# DATASET SECTION
Content starts
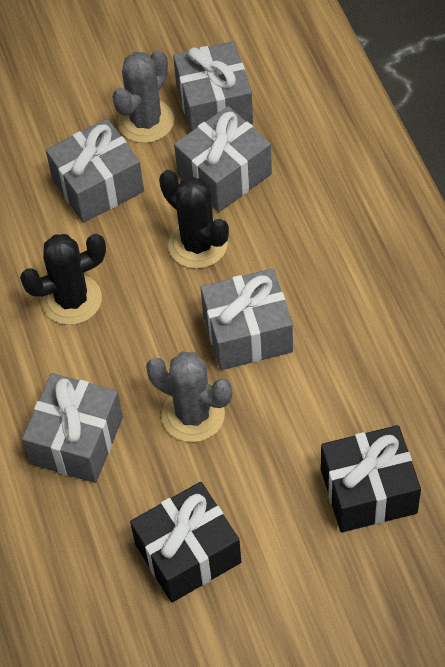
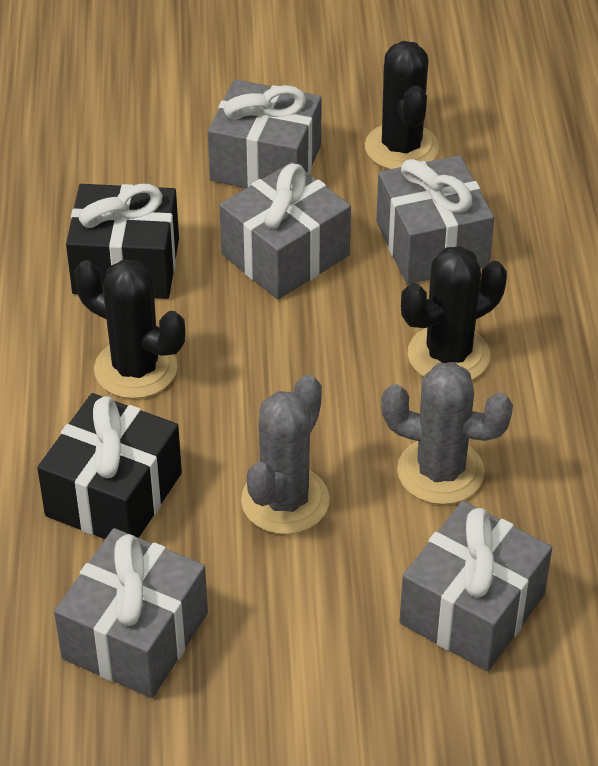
black cactus: 2 -> 3

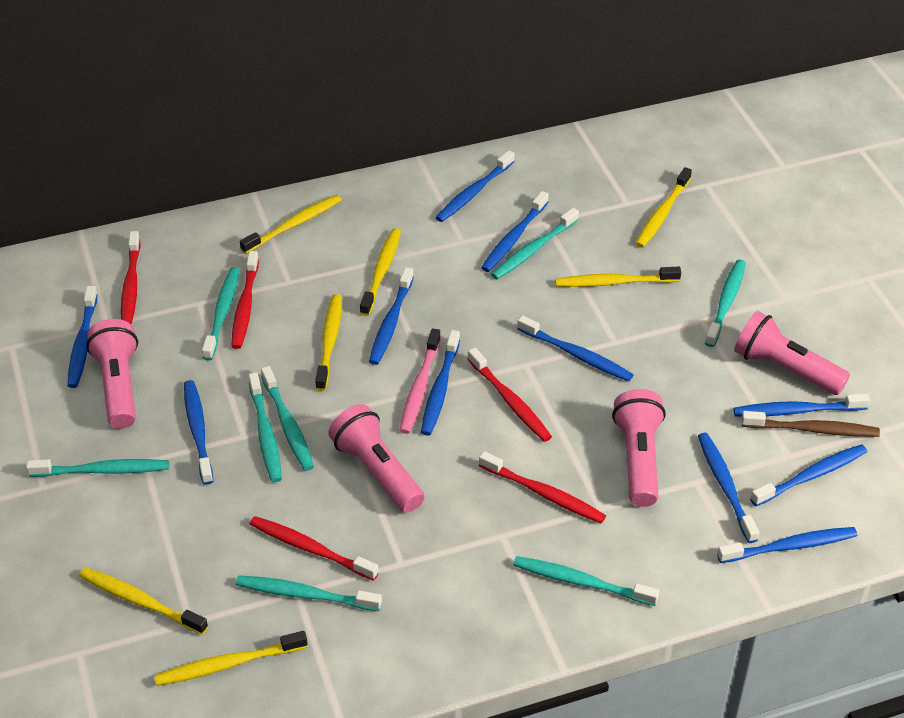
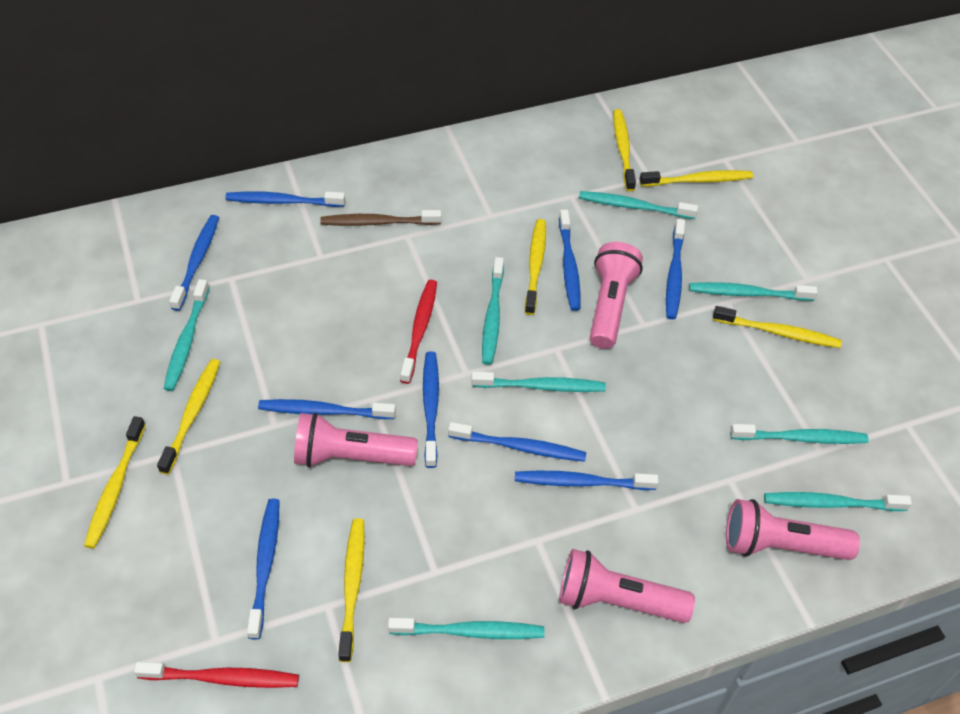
blue toothbrush: 11 -> 9
pink toothbrush: 1 -> 0
red toothbrush: 5 -> 2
Content ends
# INSTRUCTIONS TO FOLLOW
All of the data, minus its pictures, should be repeated exactly.

# THE COMPLETED TASK
black cactus: 2 -> 3

blue toothbrush: 11 -> 9
pink toothbrush: 1 -> 0
red toothbrush: 5 -> 2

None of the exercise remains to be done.